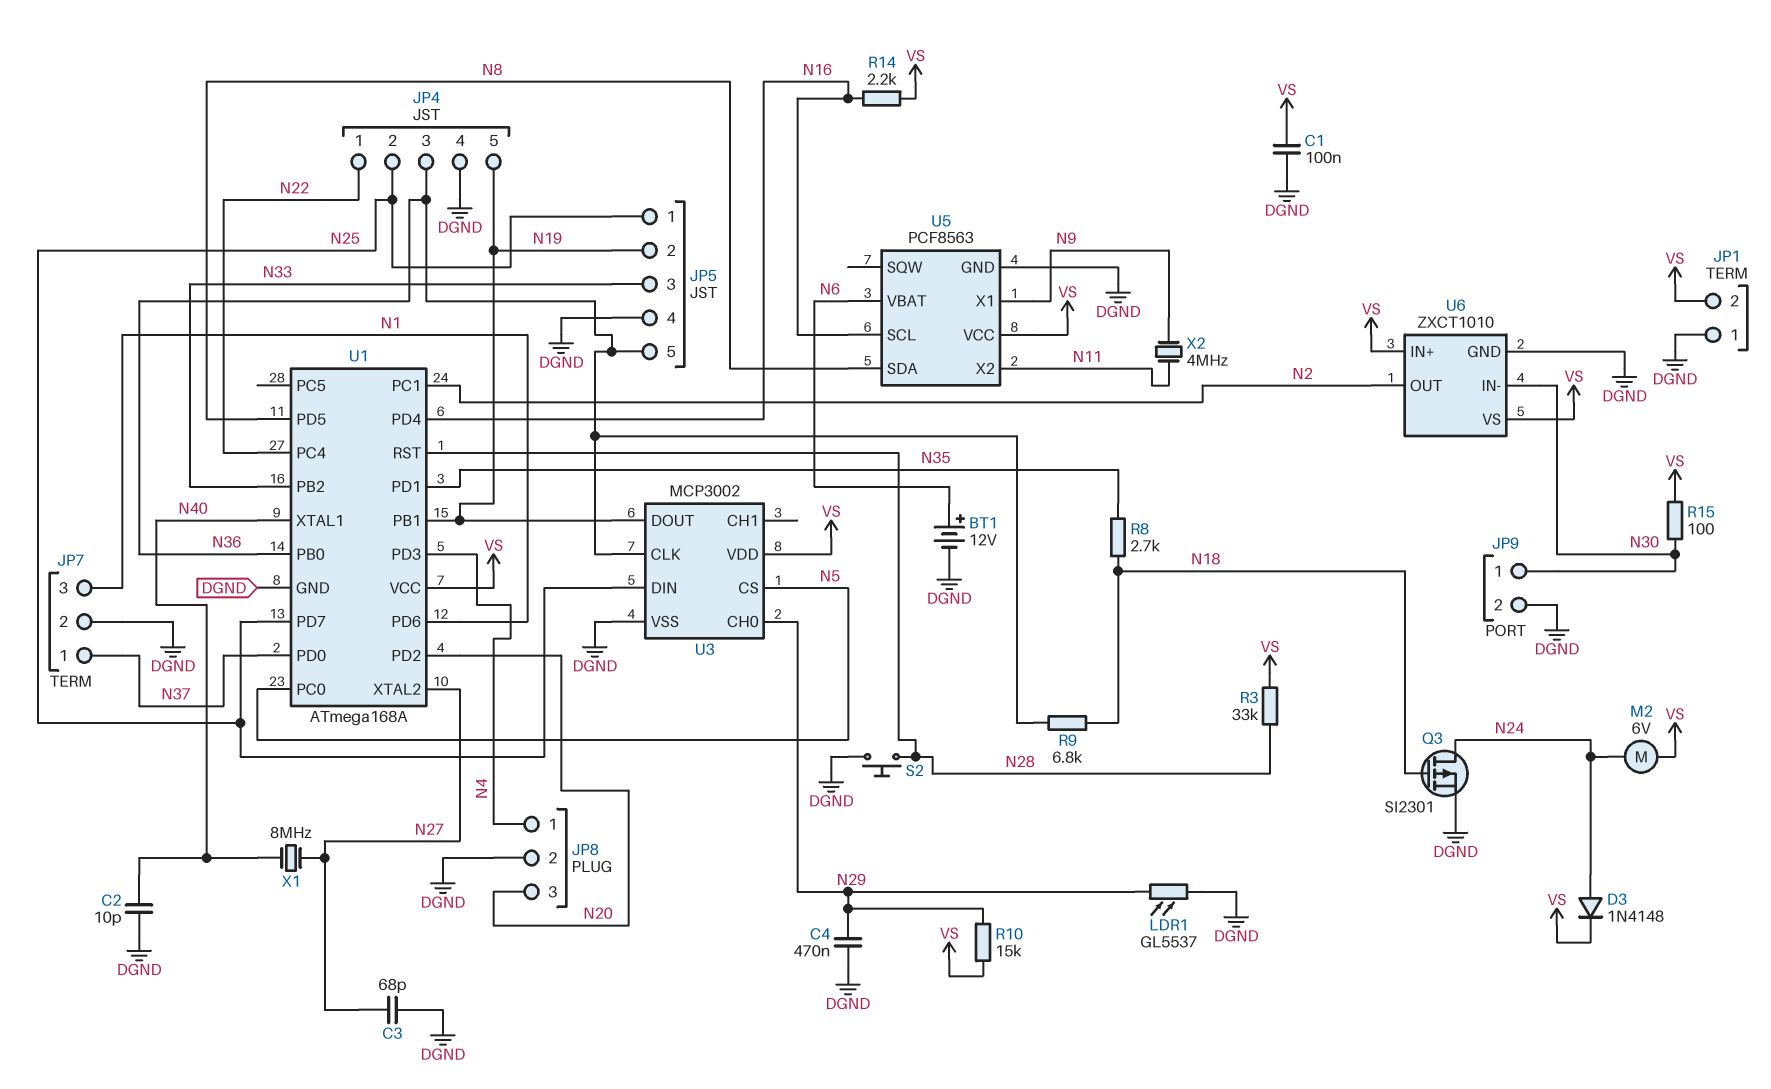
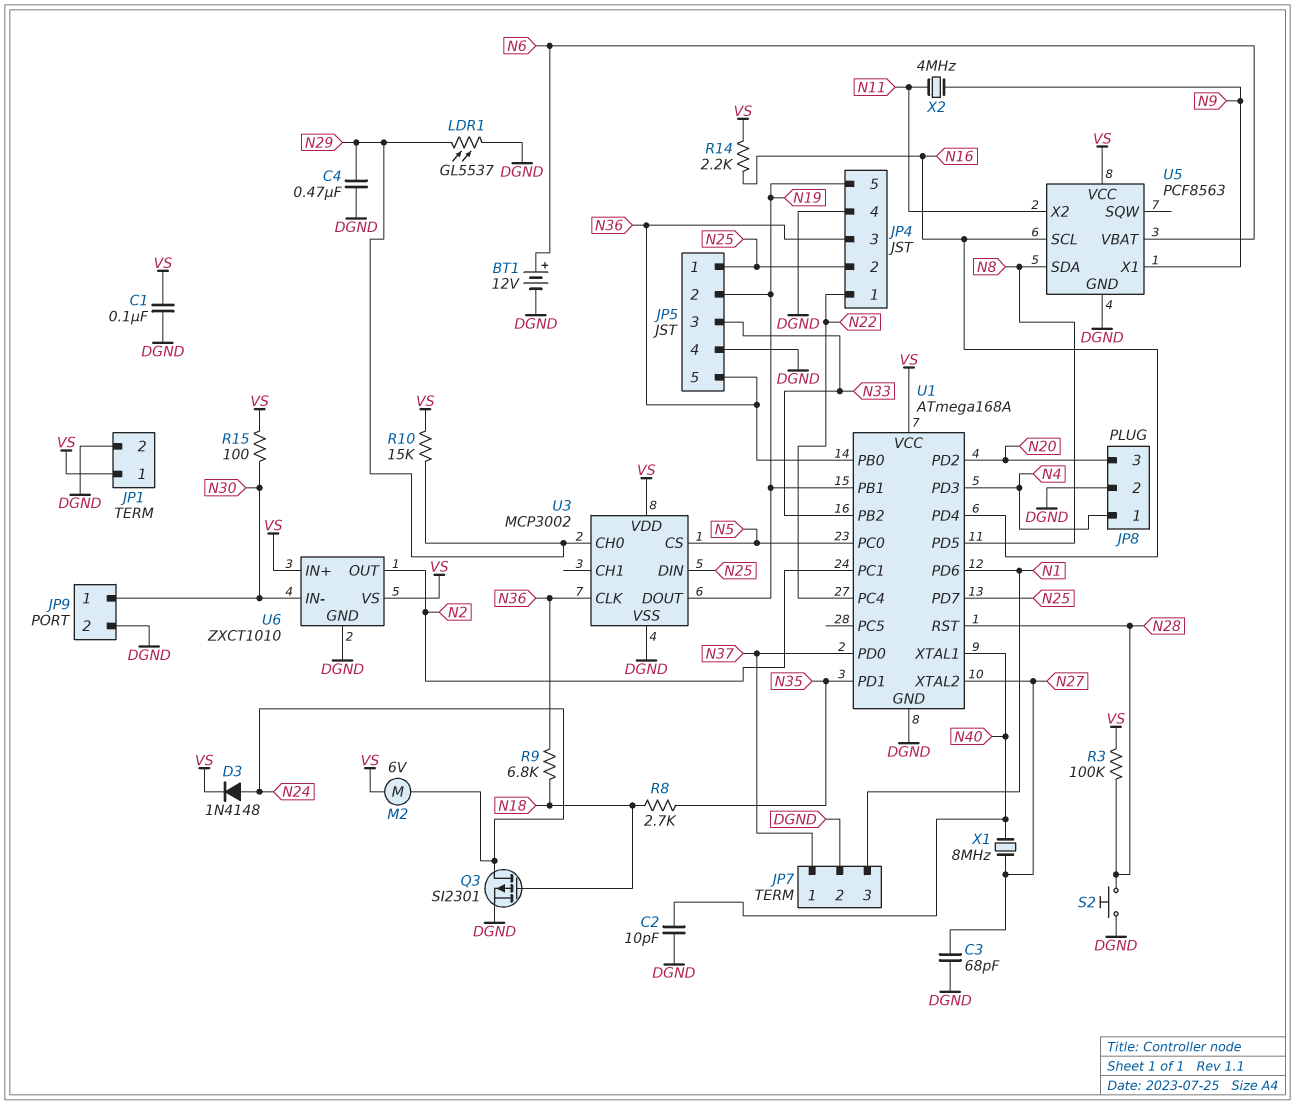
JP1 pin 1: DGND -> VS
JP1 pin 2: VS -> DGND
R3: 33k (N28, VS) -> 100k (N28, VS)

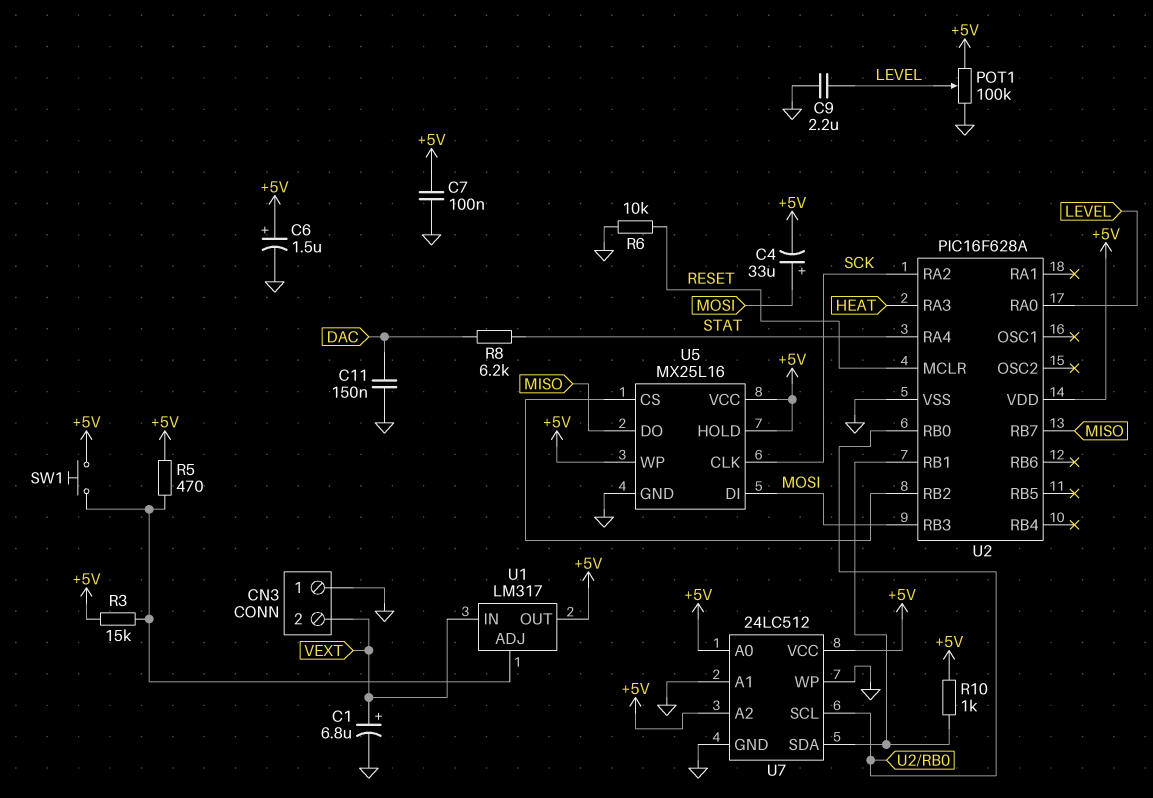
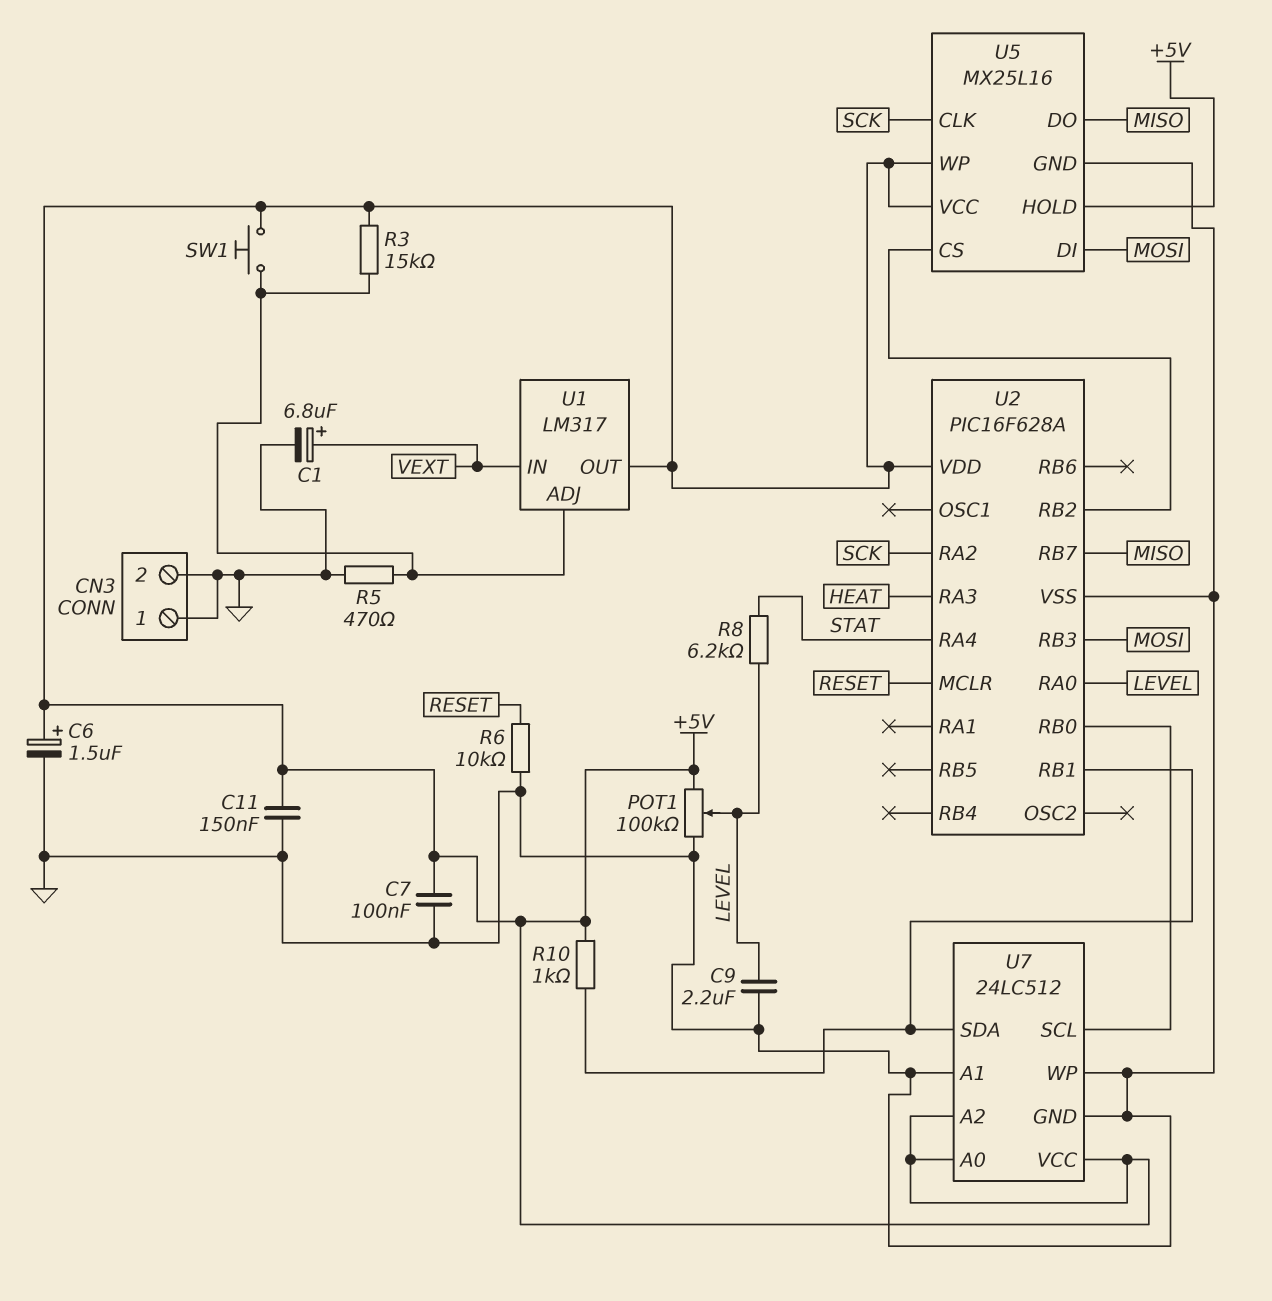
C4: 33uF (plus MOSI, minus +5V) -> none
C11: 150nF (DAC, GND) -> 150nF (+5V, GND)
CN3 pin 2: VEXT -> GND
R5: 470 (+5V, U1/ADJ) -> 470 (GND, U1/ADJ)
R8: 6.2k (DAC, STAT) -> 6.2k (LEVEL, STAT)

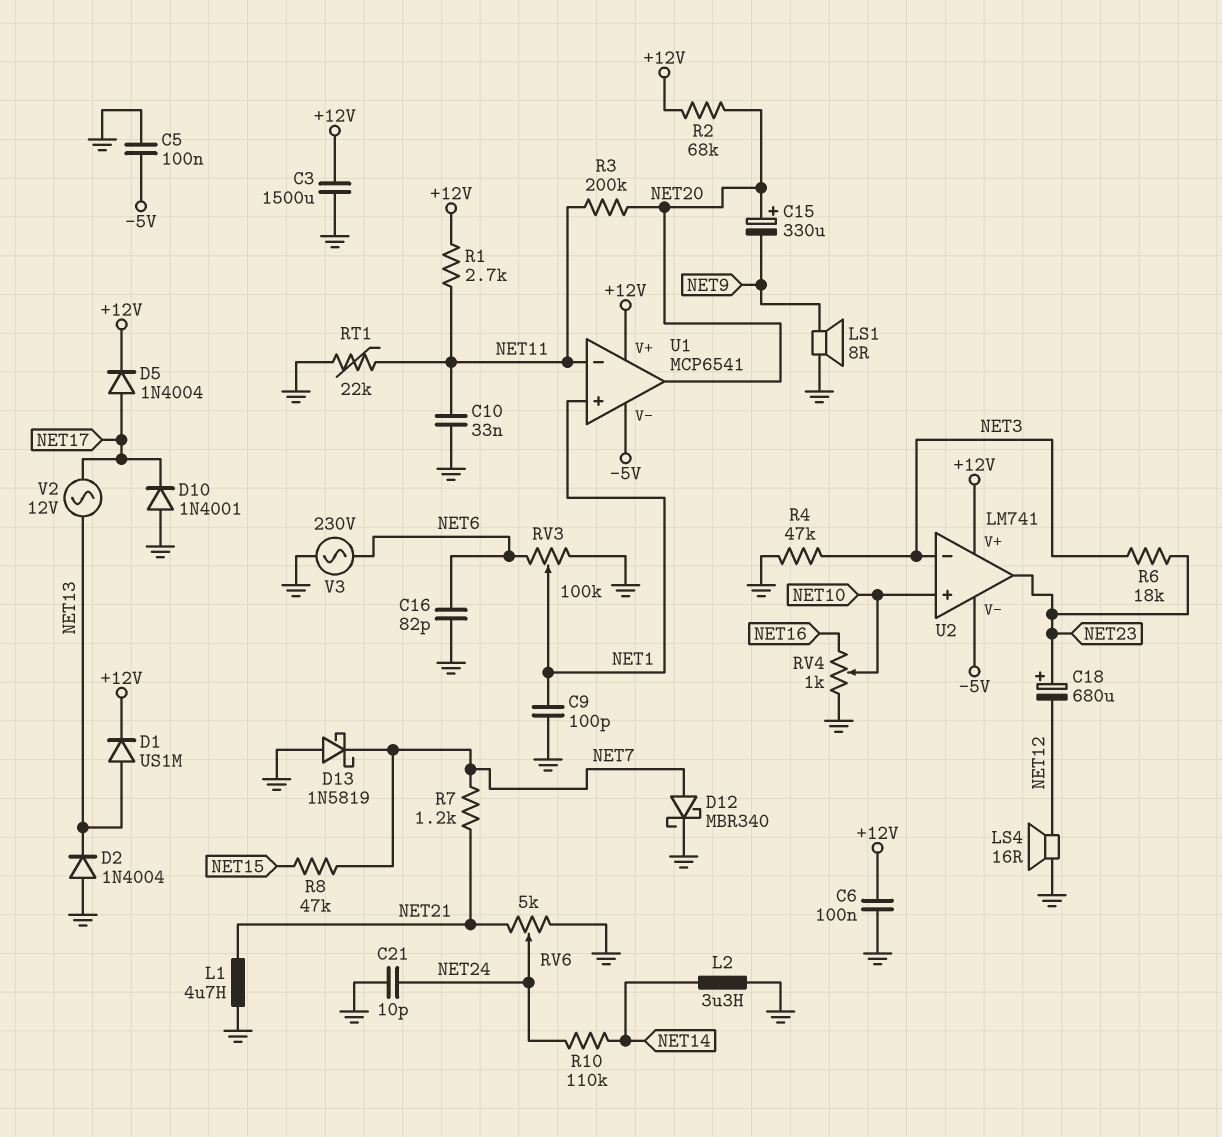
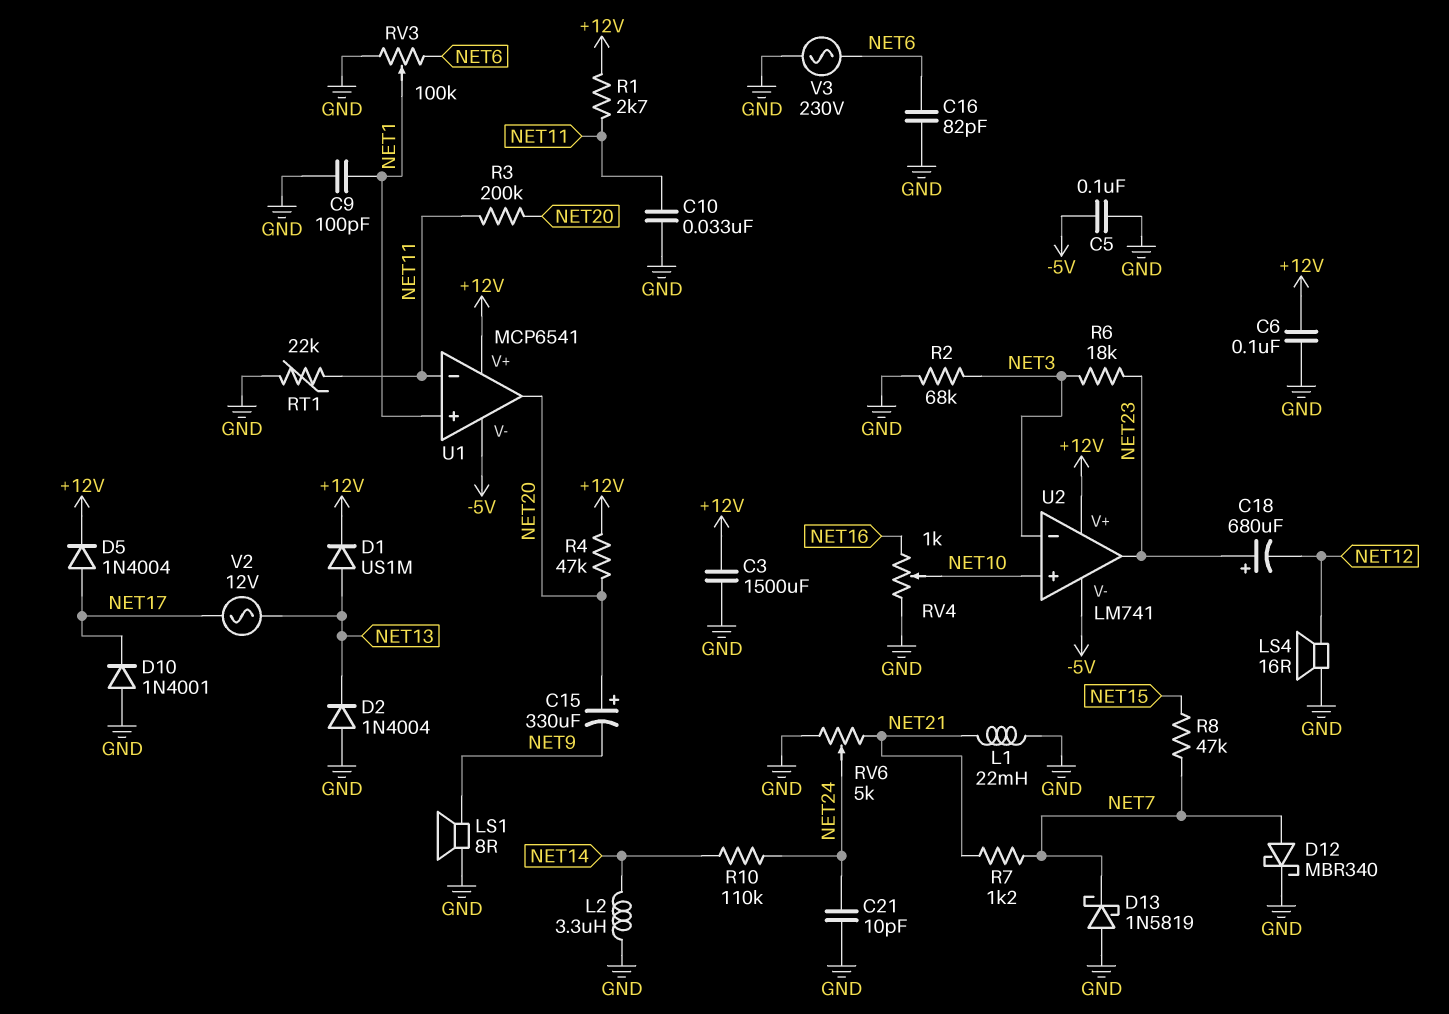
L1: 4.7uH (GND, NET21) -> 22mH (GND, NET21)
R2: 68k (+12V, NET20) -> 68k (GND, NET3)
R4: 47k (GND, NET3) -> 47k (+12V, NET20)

++++++++++++++++++++

EXERCISE BRIEF: Could you return exactly the lines starting with the one that contains "JP1 pin 2: VS -> DGND" and ending with the last line of the data above? Leave the pictures out.

ANSWER SECTION:
JP1 pin 2: VS -> DGND
R3: 33k (N28, VS) -> 100k (N28, VS)

C4: 33uF (plus MOSI, minus +5V) -> none
C11: 150nF (DAC, GND) -> 150nF (+5V, GND)
CN3 pin 2: VEXT -> GND
R5: 470 (+5V, U1/ADJ) -> 470 (GND, U1/ADJ)
R8: 6.2k (DAC, STAT) -> 6.2k (LEVEL, STAT)

L1: 4.7uH (GND, NET21) -> 22mH (GND, NET21)
R2: 68k (+12V, NET20) -> 68k (GND, NET3)
R4: 47k (GND, NET3) -> 47k (+12V, NET20)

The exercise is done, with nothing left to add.